## DATA
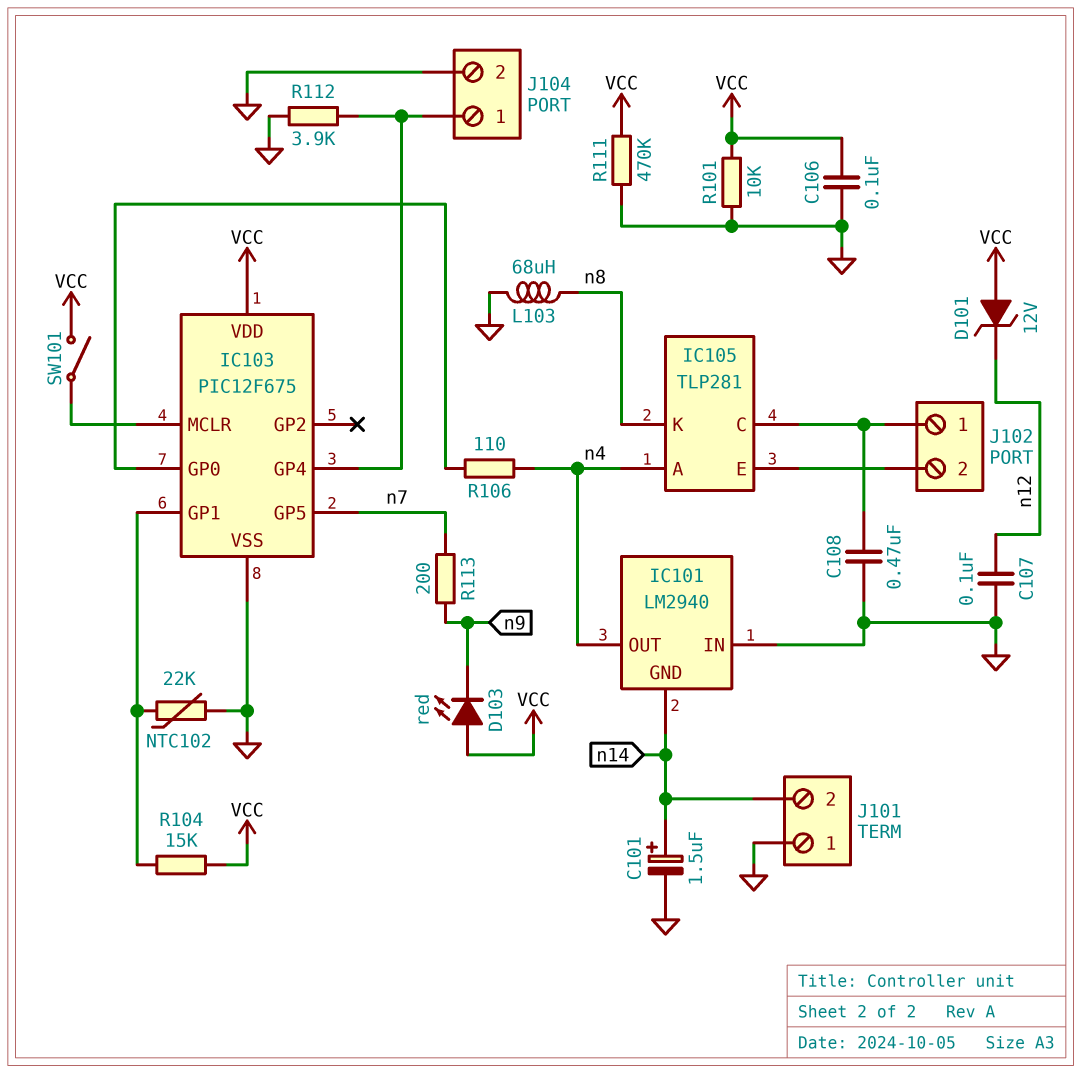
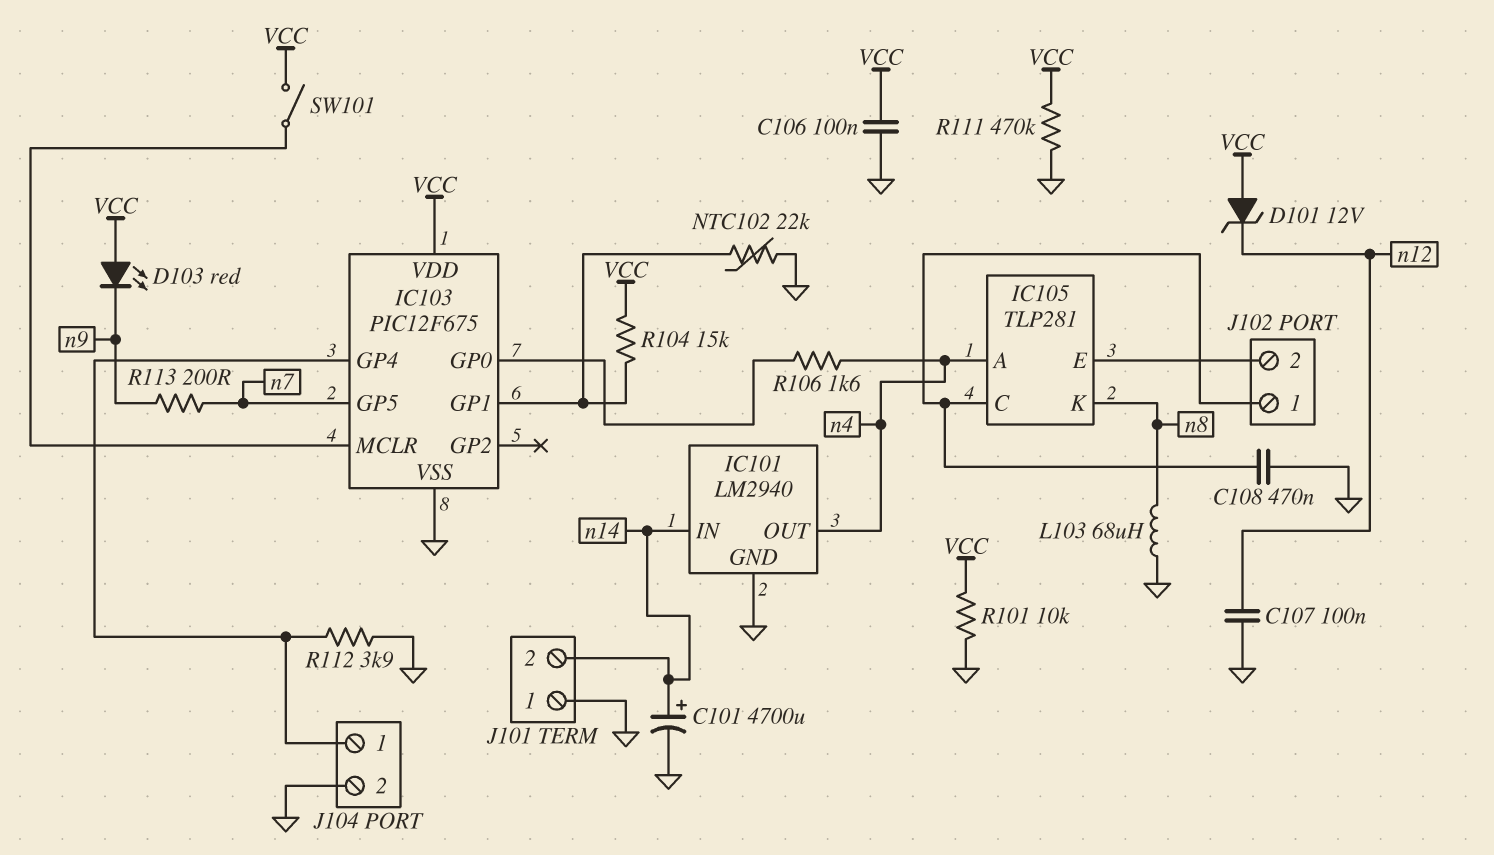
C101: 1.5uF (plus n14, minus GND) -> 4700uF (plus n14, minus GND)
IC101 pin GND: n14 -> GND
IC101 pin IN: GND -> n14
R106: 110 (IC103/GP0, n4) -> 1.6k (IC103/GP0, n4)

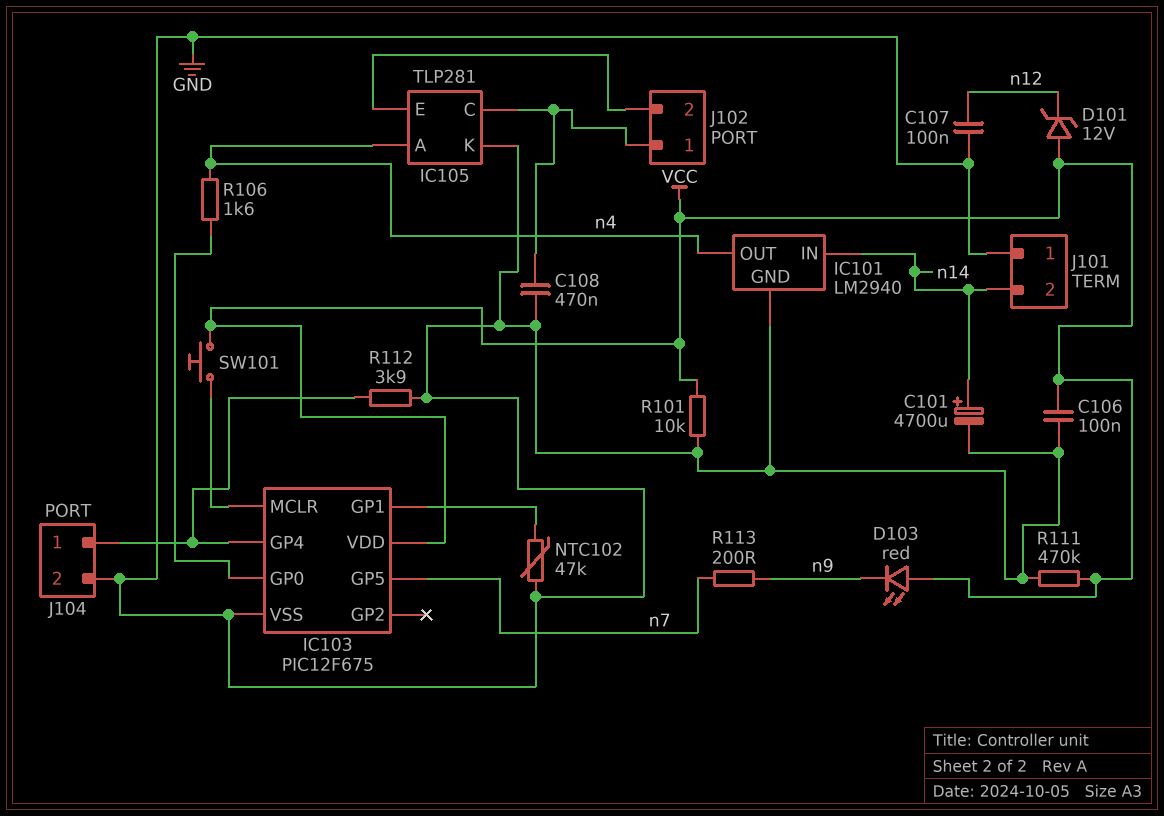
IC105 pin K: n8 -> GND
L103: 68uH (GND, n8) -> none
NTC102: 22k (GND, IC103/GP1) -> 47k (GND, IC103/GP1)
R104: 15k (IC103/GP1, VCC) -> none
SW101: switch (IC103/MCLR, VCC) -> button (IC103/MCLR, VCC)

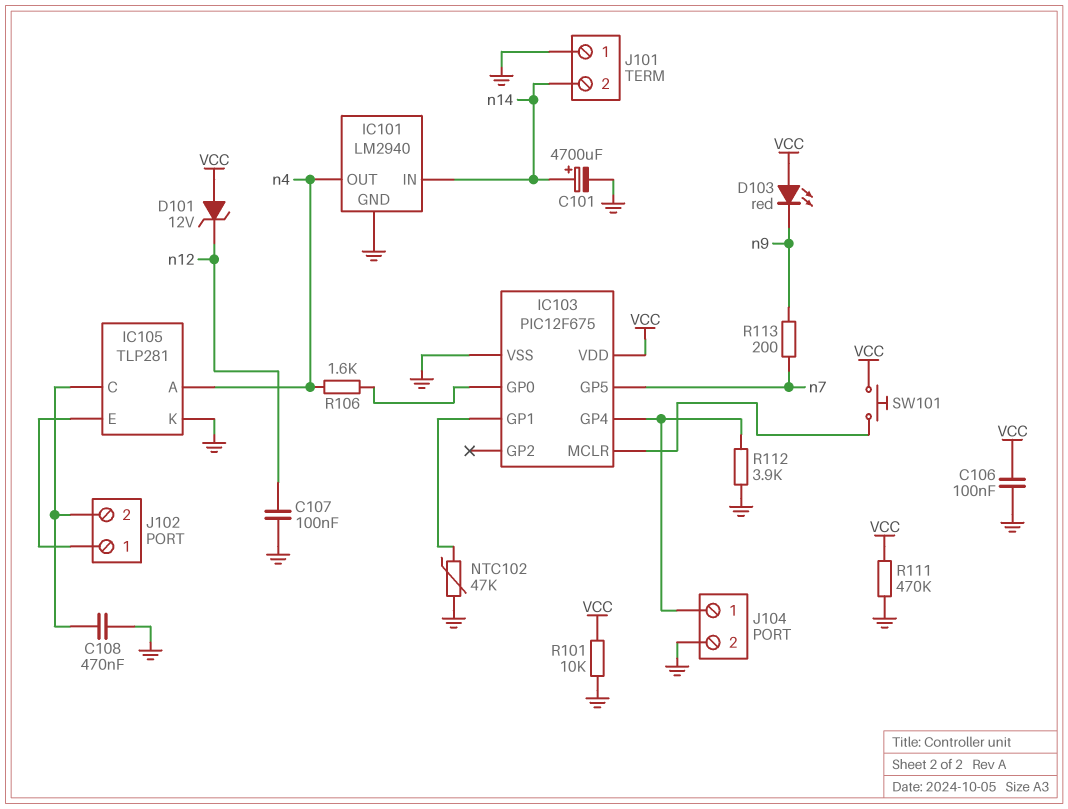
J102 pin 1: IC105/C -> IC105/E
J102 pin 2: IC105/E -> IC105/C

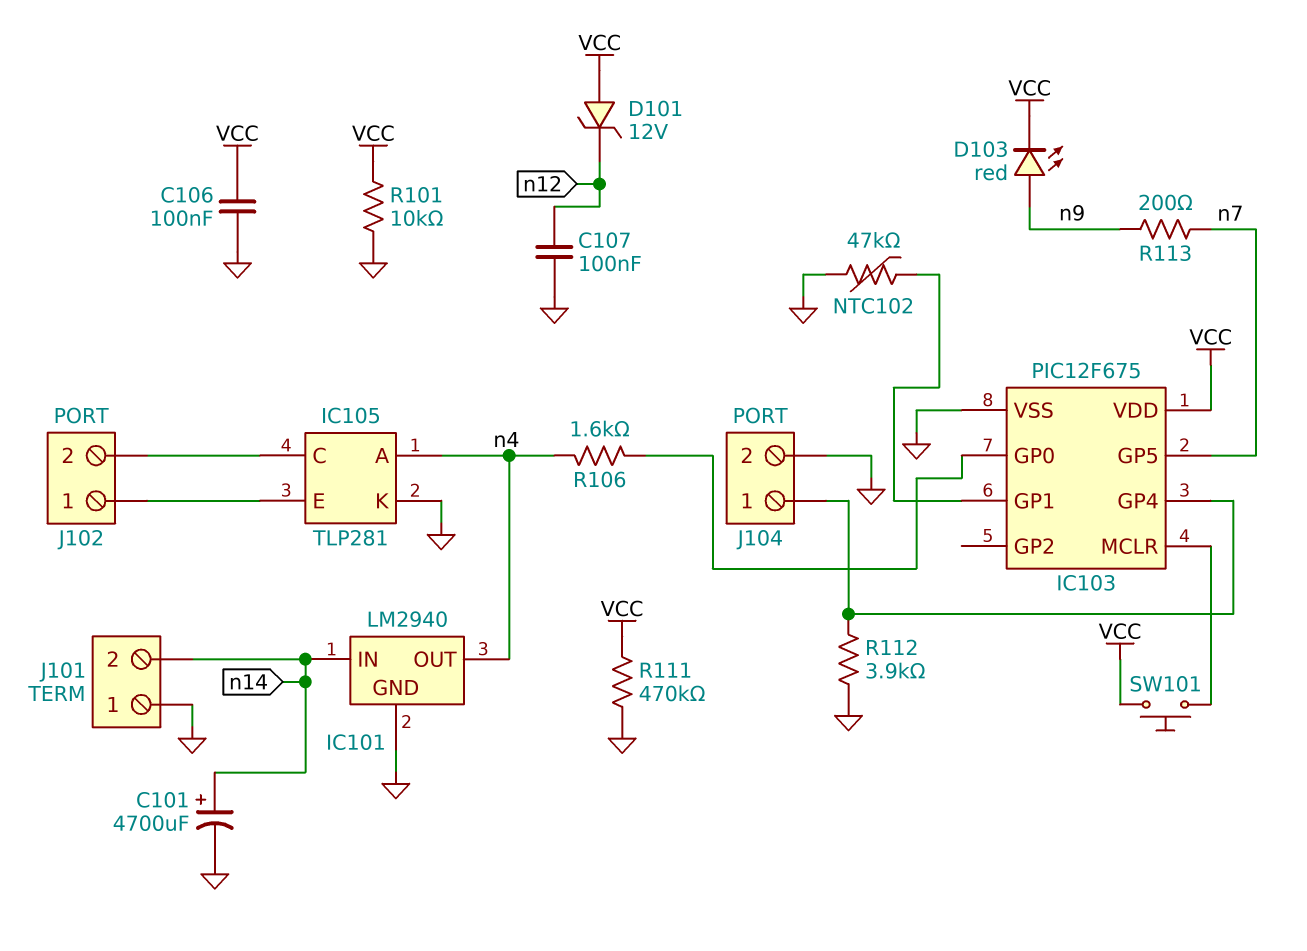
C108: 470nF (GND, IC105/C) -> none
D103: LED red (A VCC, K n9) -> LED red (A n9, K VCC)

## TASK BRIEF
Give back each entry verbatim but drop its pictures.

## SOLUTION TO THE EXERCISE
C101: 1.5uF (plus n14, minus GND) -> 4700uF (plus n14, minus GND)
IC101 pin GND: n14 -> GND
IC101 pin IN: GND -> n14
R106: 110 (IC103/GP0, n4) -> 1.6k (IC103/GP0, n4)

IC105 pin K: n8 -> GND
L103: 68uH (GND, n8) -> none
NTC102: 22k (GND, IC103/GP1) -> 47k (GND, IC103/GP1)
R104: 15k (IC103/GP1, VCC) -> none
SW101: switch (IC103/MCLR, VCC) -> button (IC103/MCLR, VCC)

J102 pin 1: IC105/C -> IC105/E
J102 pin 2: IC105/E -> IC105/C

C108: 470nF (GND, IC105/C) -> none
D103: LED red (A VCC, K n9) -> LED red (A n9, K VCC)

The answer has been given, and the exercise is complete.